**PROBLEM TO WORK ON**
Reproduce all lines of the listing below in which the word "yellow" occurs.

**DATA PROVIDED**
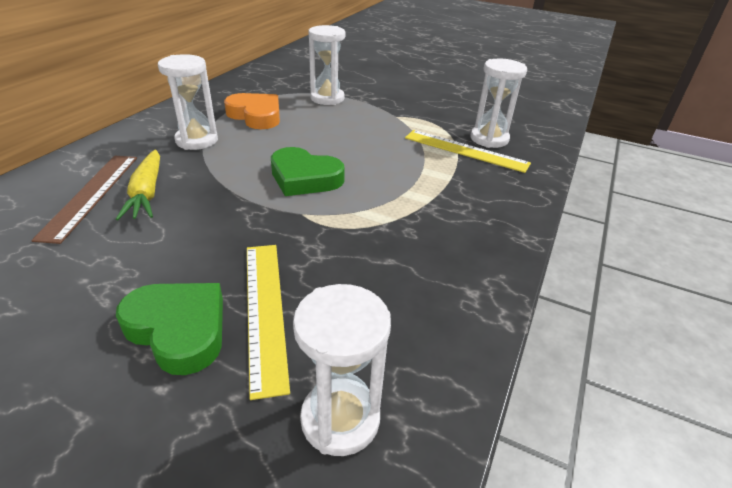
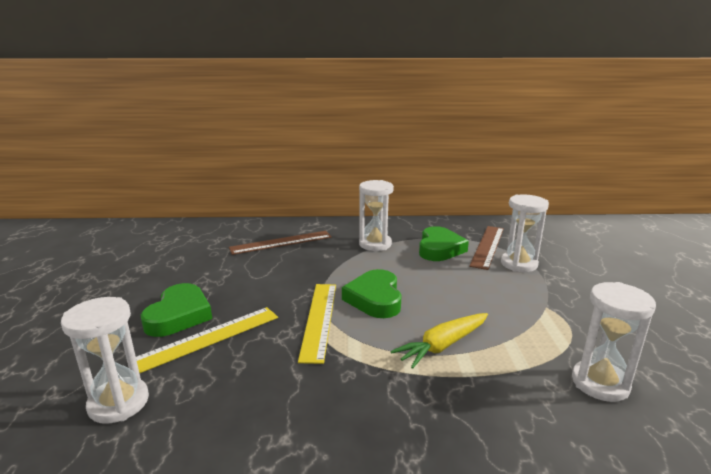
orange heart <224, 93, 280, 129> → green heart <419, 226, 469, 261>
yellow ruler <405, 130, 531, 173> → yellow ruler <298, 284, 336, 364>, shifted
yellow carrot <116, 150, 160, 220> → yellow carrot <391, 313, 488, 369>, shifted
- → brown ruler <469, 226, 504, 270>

**WRITTEN ANSWER**
yellow ruler <405, 130, 531, 173> → yellow ruler <298, 284, 336, 364>, shifted
yellow carrot <116, 150, 160, 220> → yellow carrot <391, 313, 488, 369>, shifted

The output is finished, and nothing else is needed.